**Work instruction**
Of the records that follow, copy only the lines from the line containing "SD2 pin CS: 2 -> RX" to the line containing "IMU pin SDA: D5 -> RX", both included, exactly as written.

(Edit tracking data)
-----

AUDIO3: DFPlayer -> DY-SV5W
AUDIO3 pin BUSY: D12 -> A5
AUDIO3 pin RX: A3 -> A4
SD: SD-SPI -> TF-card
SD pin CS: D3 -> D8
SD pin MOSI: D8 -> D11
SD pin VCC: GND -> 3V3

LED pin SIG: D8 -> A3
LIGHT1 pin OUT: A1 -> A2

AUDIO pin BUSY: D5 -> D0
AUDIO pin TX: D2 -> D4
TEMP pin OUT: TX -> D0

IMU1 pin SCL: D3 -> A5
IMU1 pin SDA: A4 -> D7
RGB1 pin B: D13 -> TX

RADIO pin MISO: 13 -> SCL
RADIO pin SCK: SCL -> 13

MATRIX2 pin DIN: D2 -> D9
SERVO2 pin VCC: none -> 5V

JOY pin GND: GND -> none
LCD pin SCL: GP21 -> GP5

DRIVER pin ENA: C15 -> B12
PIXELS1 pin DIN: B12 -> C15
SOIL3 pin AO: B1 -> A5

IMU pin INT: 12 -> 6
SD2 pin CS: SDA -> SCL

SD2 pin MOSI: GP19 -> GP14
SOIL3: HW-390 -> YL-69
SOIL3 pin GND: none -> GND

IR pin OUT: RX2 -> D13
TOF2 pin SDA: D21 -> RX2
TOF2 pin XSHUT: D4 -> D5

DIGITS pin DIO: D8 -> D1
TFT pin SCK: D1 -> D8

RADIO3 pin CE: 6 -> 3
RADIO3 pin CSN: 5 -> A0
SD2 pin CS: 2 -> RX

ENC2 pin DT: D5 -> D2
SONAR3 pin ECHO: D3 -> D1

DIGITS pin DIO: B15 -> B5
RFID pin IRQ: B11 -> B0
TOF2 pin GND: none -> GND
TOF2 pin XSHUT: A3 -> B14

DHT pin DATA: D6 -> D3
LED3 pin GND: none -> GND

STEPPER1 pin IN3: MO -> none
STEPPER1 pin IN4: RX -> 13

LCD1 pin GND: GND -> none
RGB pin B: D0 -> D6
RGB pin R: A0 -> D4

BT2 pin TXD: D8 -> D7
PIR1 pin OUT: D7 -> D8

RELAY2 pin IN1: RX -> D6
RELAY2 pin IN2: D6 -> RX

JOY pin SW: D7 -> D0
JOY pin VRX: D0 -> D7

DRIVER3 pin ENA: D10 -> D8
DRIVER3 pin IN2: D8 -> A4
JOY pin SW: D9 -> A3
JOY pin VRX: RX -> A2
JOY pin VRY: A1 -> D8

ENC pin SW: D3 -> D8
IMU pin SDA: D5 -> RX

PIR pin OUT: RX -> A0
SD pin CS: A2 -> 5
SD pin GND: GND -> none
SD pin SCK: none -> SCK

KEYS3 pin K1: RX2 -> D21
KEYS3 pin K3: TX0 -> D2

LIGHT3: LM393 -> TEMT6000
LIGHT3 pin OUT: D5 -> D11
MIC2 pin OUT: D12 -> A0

-----

**Solution to this exercise**
SD2 pin CS: 2 -> RX

ENC2 pin DT: D5 -> D2
SONAR3 pin ECHO: D3 -> D1

DIGITS pin DIO: B15 -> B5
RFID pin IRQ: B11 -> B0
TOF2 pin GND: none -> GND
TOF2 pin XSHUT: A3 -> B14

DHT pin DATA: D6 -> D3
LED3 pin GND: none -> GND

STEPPER1 pin IN3: MO -> none
STEPPER1 pin IN4: RX -> 13

LCD1 pin GND: GND -> none
RGB pin B: D0 -> D6
RGB pin R: A0 -> D4

BT2 pin TXD: D8 -> D7
PIR1 pin OUT: D7 -> D8

RELAY2 pin IN1: RX -> D6
RELAY2 pin IN2: D6 -> RX

JOY pin SW: D7 -> D0
JOY pin VRX: D0 -> D7

DRIVER3 pin ENA: D10 -> D8
DRIVER3 pin IN2: D8 -> A4
JOY pin SW: D9 -> A3
JOY pin VRX: RX -> A2
JOY pin VRY: A1 -> D8

ENC pin SW: D3 -> D8
IMU pin SDA: D5 -> RX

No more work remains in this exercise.